[START DATASET RECORDS]
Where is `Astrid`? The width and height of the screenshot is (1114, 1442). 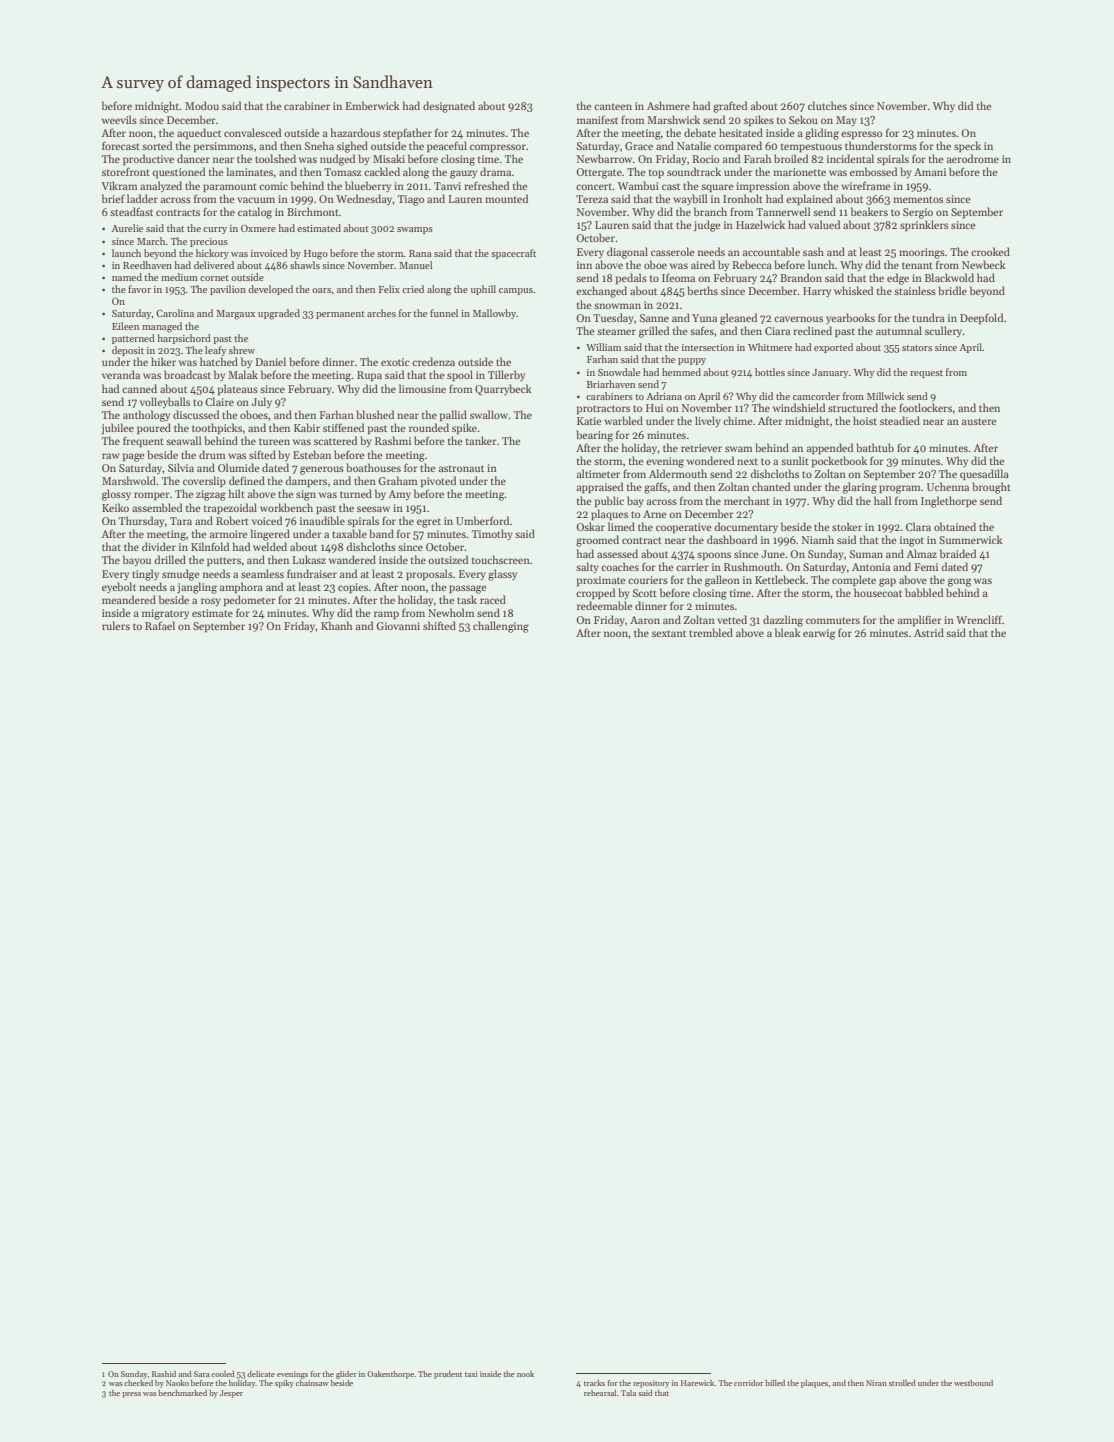
Astrid is located at coordinates (929, 632).
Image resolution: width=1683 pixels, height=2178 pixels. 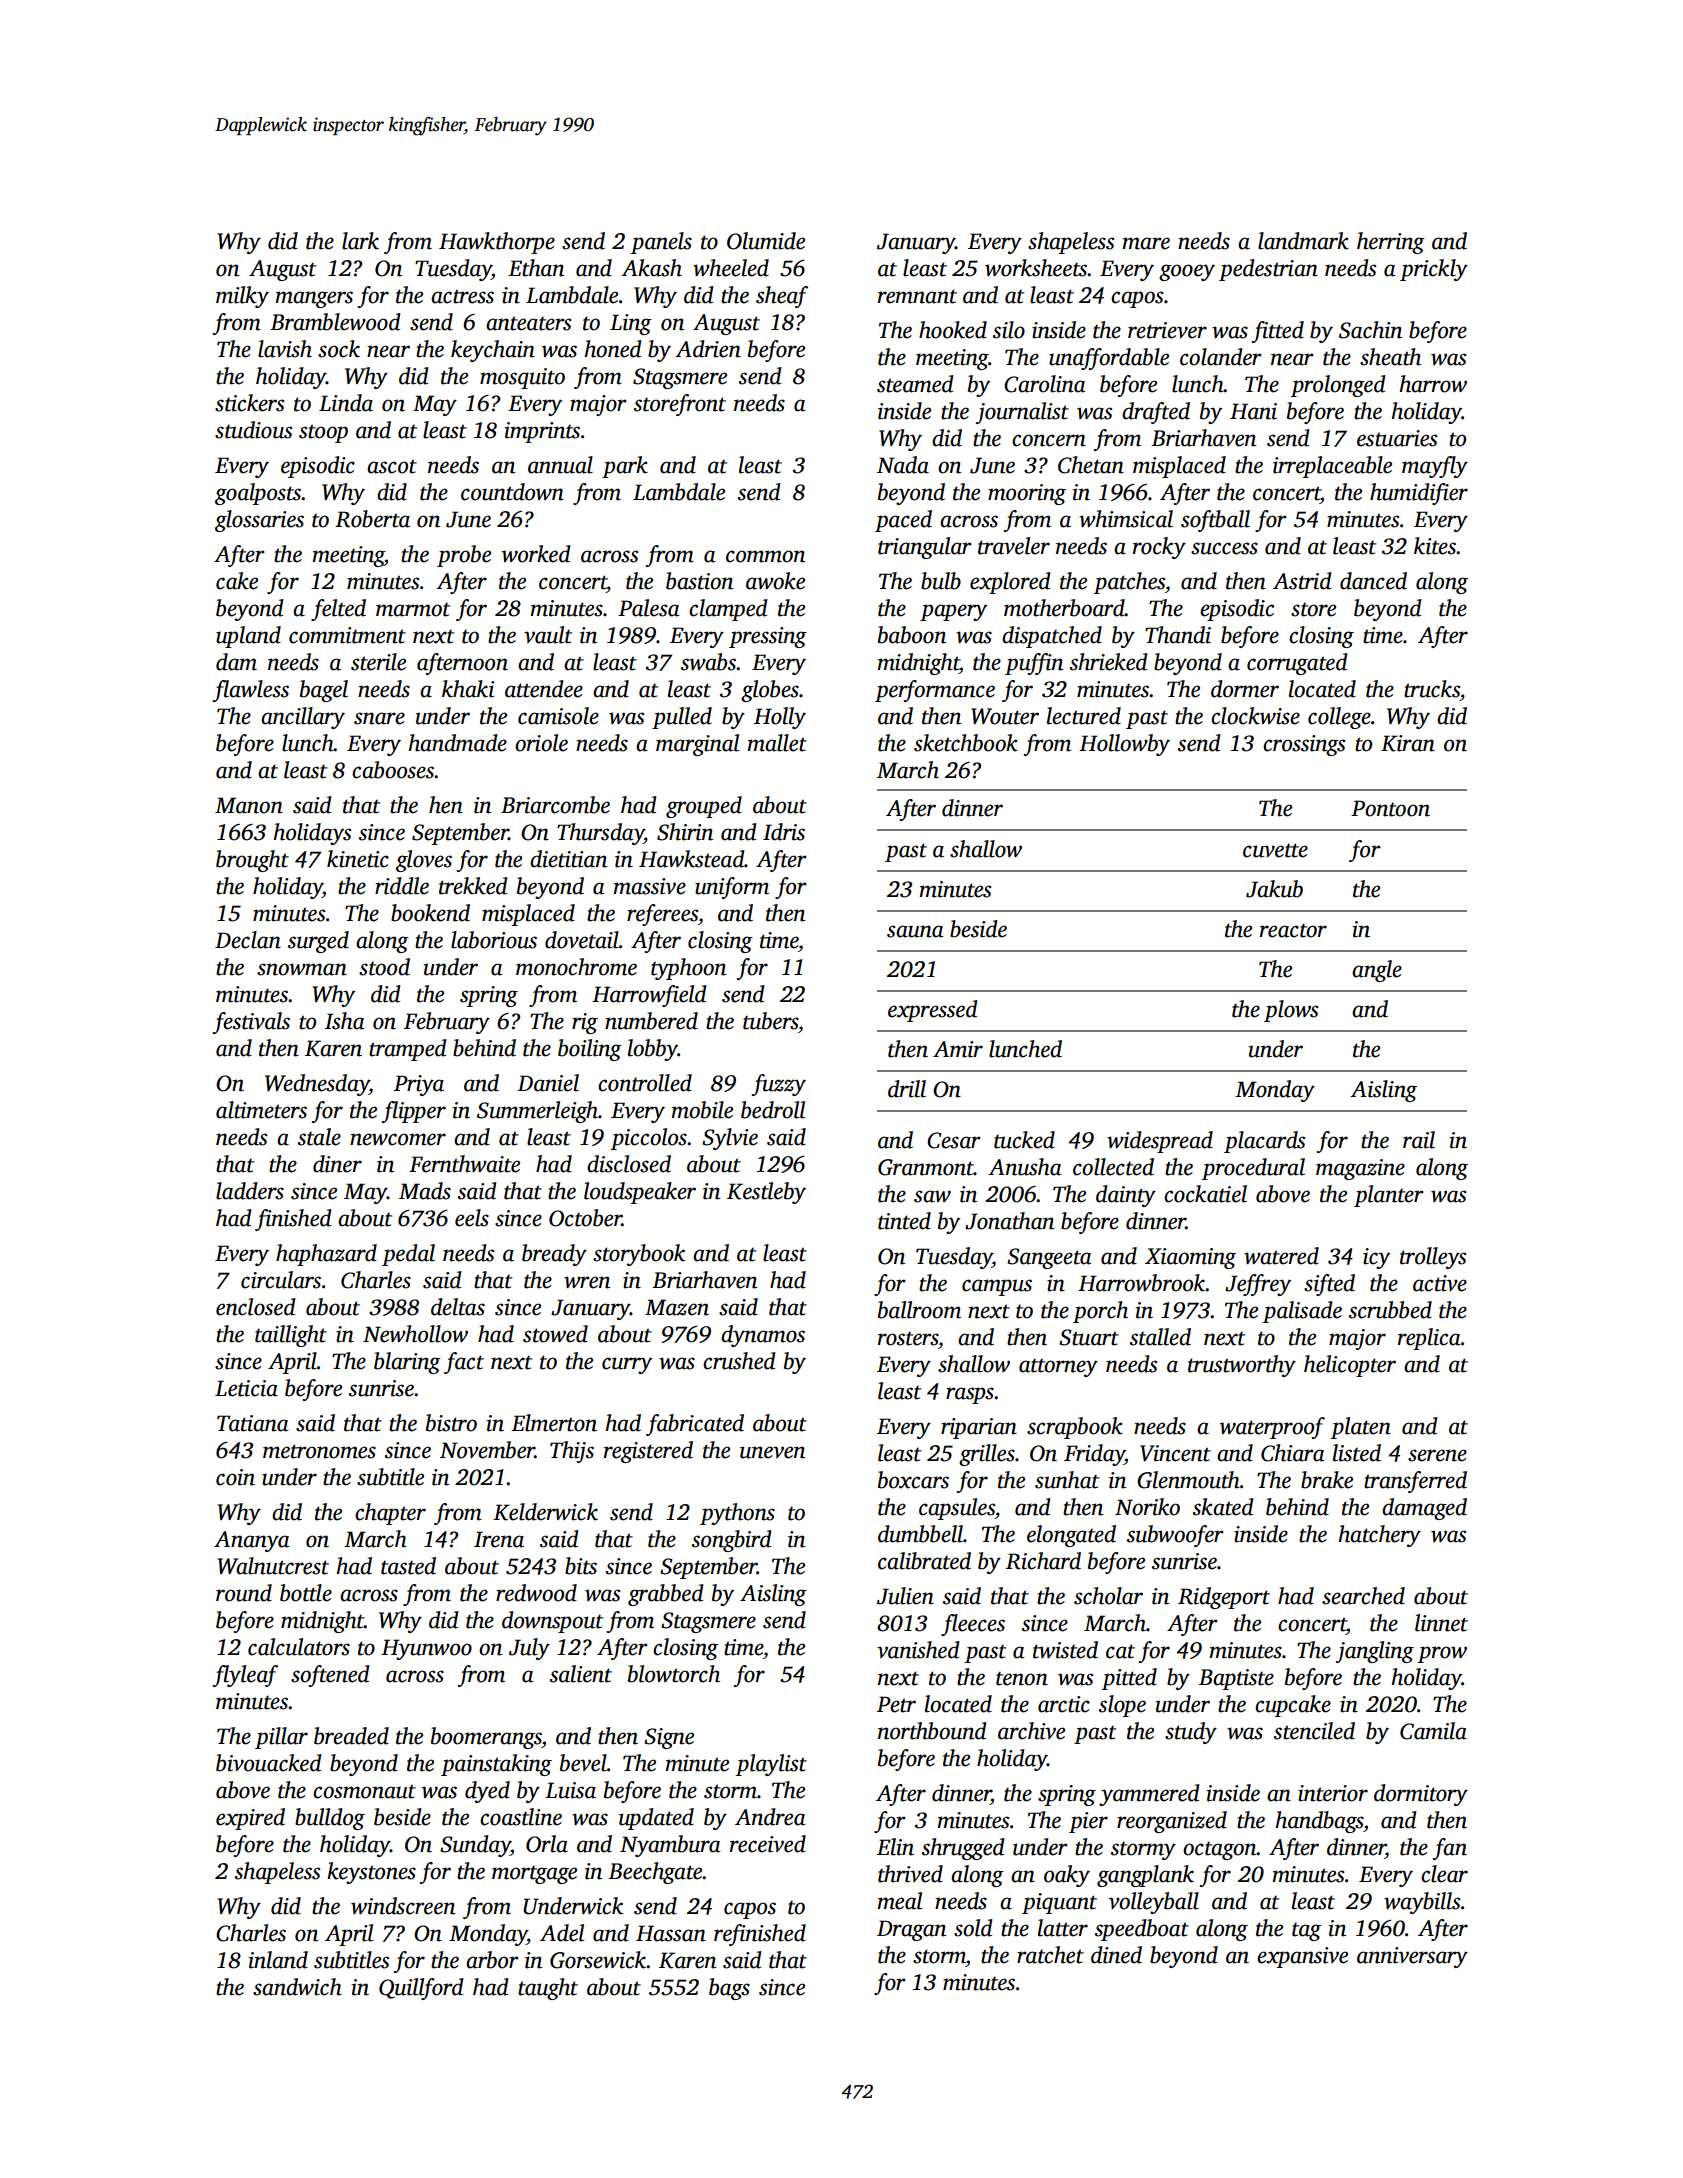 I want to click on stickers, so click(x=249, y=403).
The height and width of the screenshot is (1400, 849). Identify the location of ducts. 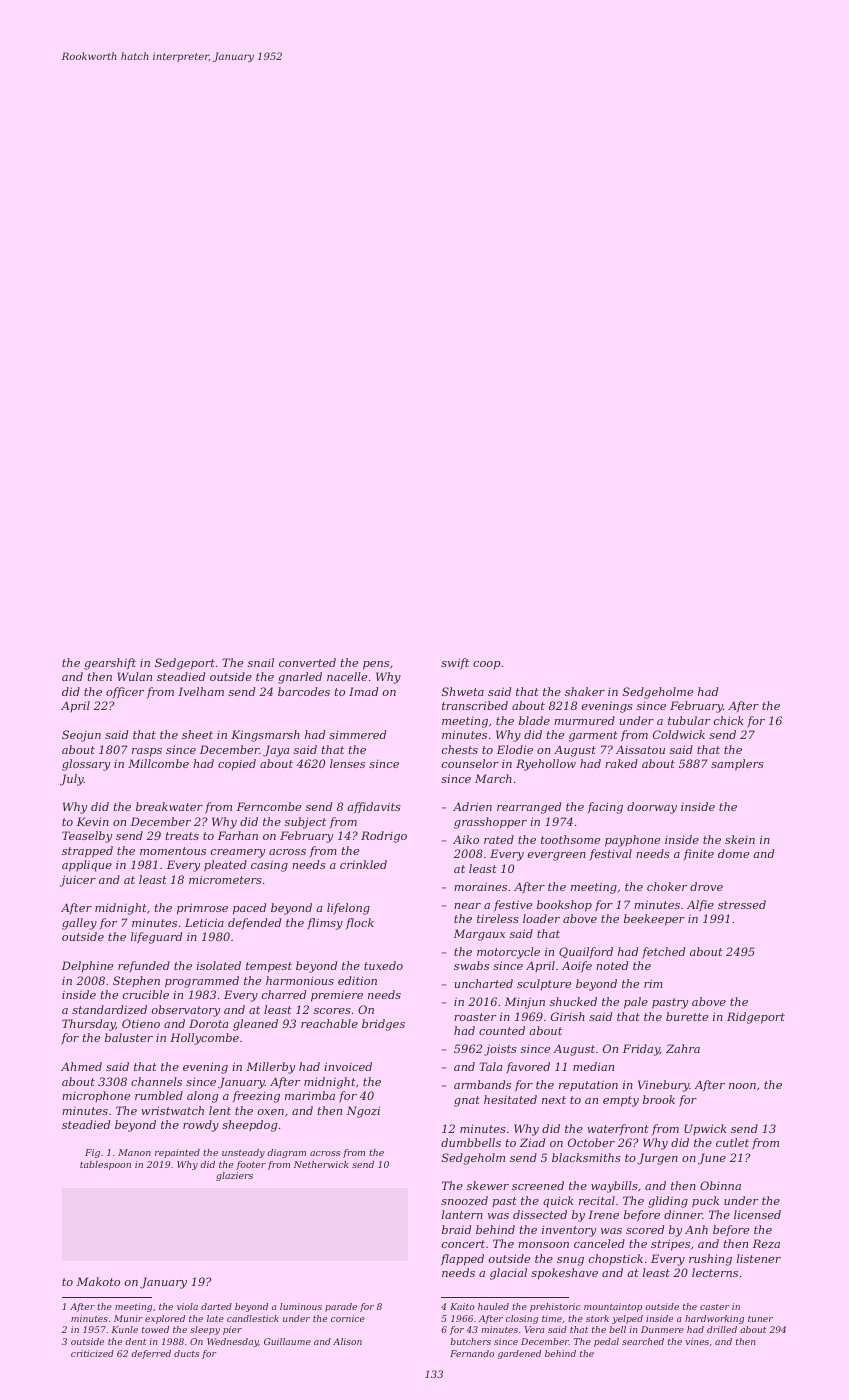
(186, 1353).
[END DATASET RECORDS]
* SET EXERCISE *
Starting with the line that contains "The height and" and going on through the last of the lines, write those lines out again with "ducts" switched to "vents" and everything else unchanged. Leave the pictures out of your answer.

* THE OUTPUT *
The height and width of the screenshot is (1400, 849). Identify the location of vents. 
(186, 1353).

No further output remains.